BEGIN Information supplied

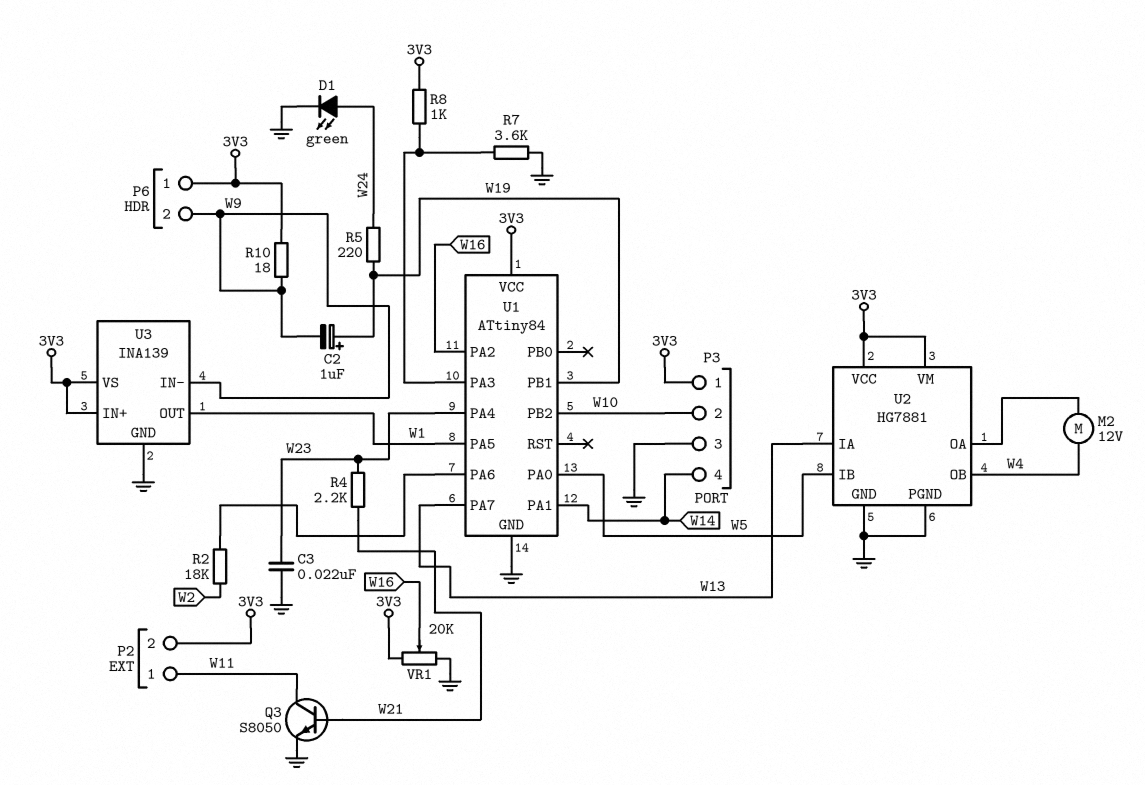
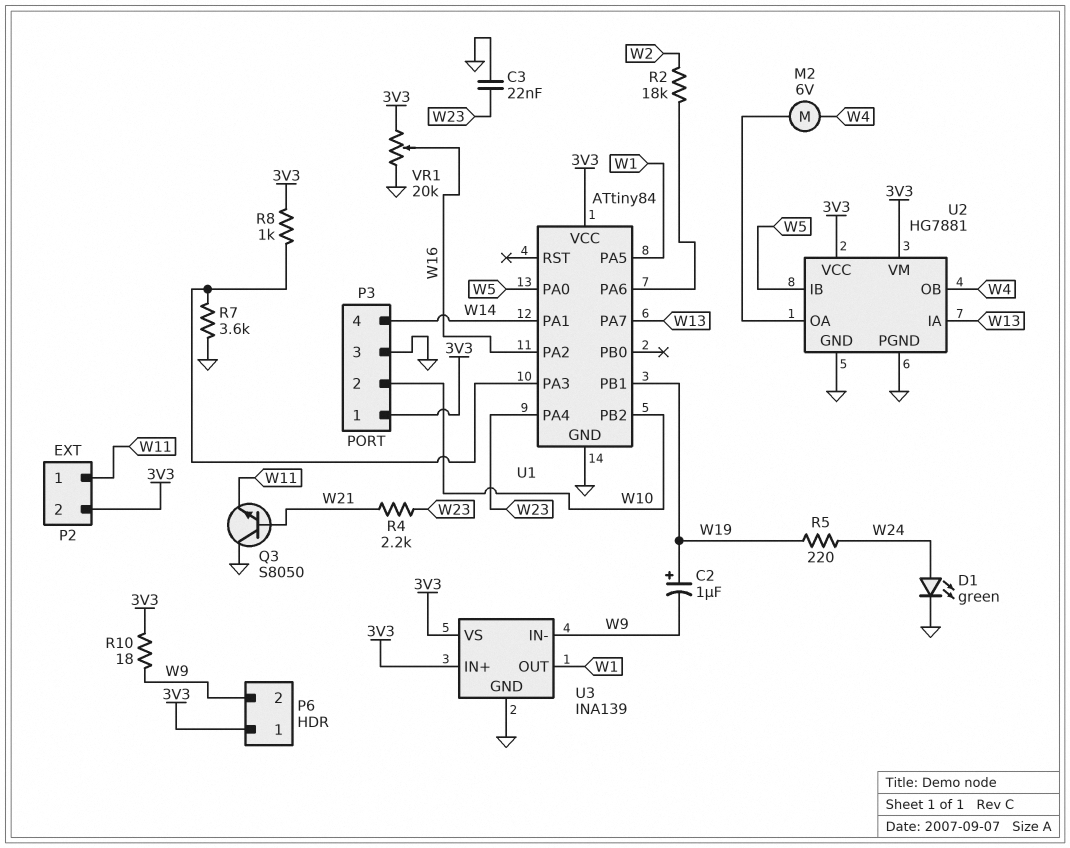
M2: motor 12V (U2/OA, W4) -> motor 6V (U2/OA, W4)
Q3: NPN S8050 (B W21, C W11, E GND) -> NPN S8050 (B W21, C GND, E W11)

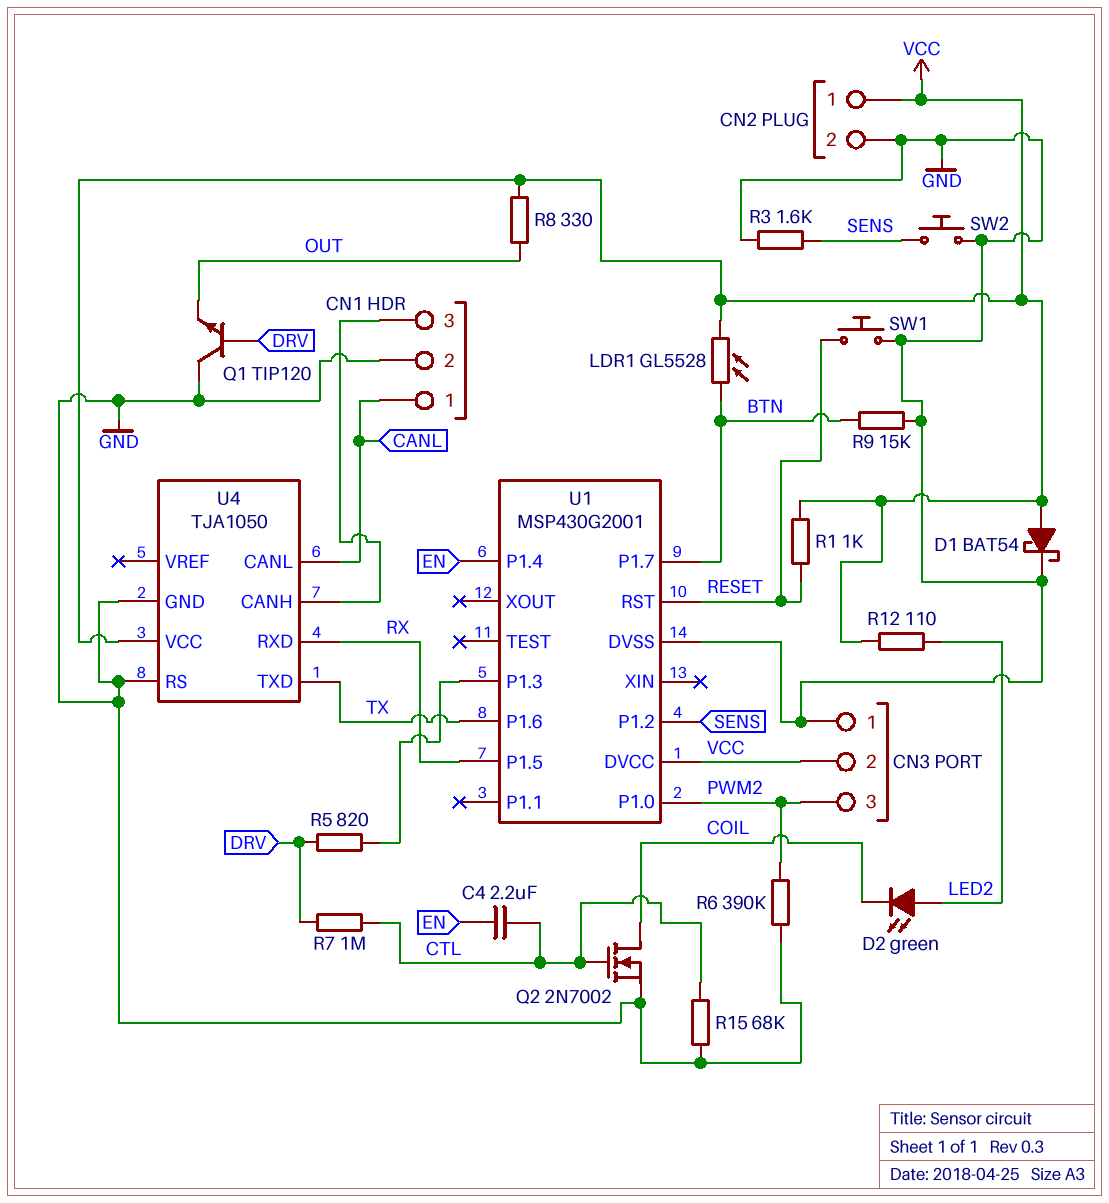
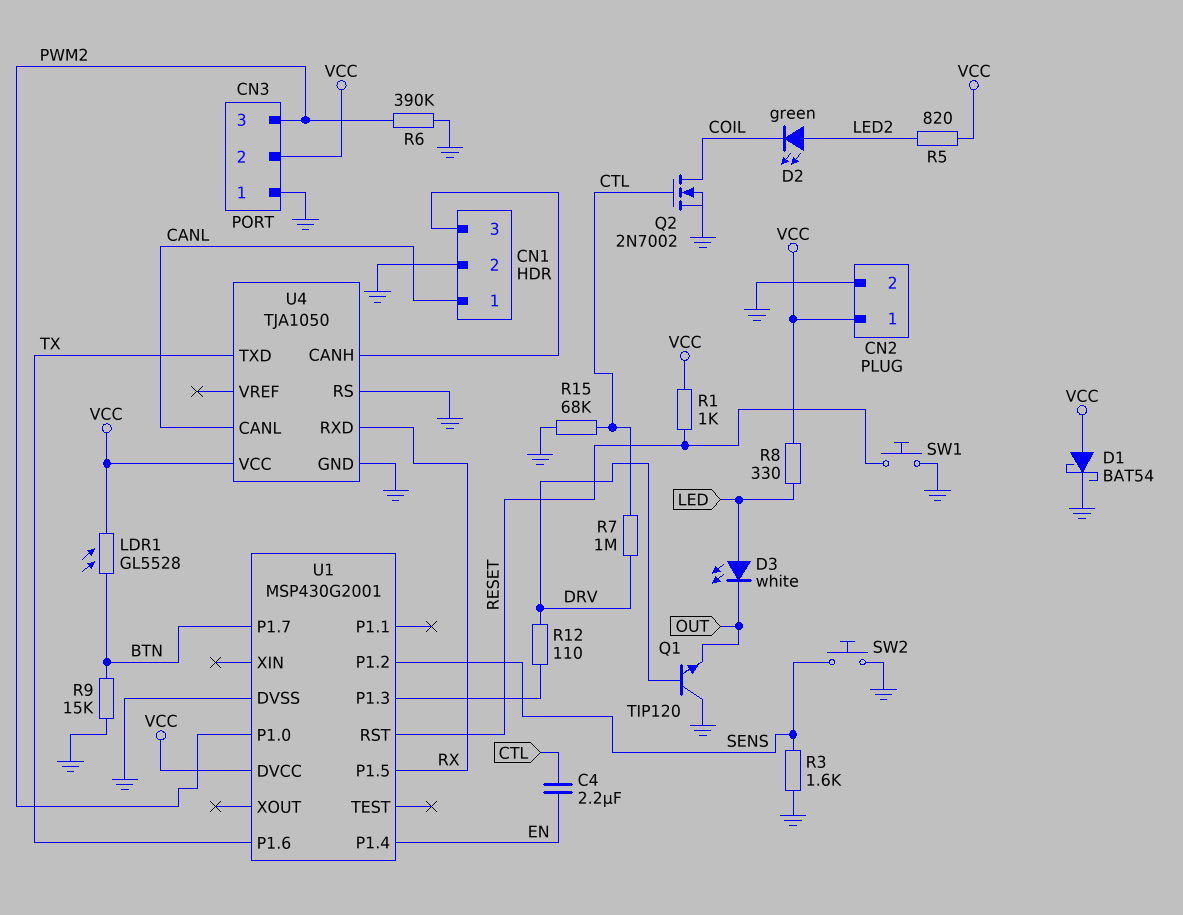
D3: none -> LED white (A LED, K OUT)
R5: 820 (DRV, U1/P1.3) -> 820 (LED2, VCC)
R8: 330 (OUT, VCC) -> 330 (LED, VCC)
R12: 110 (LED2, VCC) -> 110 (DRV, U1/P1.3)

END Information supplied

◆ **Your task**: Every entry should come back exactly as written, only without images.

◆ **Result of the exercise**:
M2: motor 12V (U2/OA, W4) -> motor 6V (U2/OA, W4)
Q3: NPN S8050 (B W21, C W11, E GND) -> NPN S8050 (B W21, C GND, E W11)

D3: none -> LED white (A LED, K OUT)
R5: 820 (DRV, U1/P1.3) -> 820 (LED2, VCC)
R8: 330 (OUT, VCC) -> 330 (LED, VCC)
R12: 110 (LED2, VCC) -> 110 (DRV, U1/P1.3)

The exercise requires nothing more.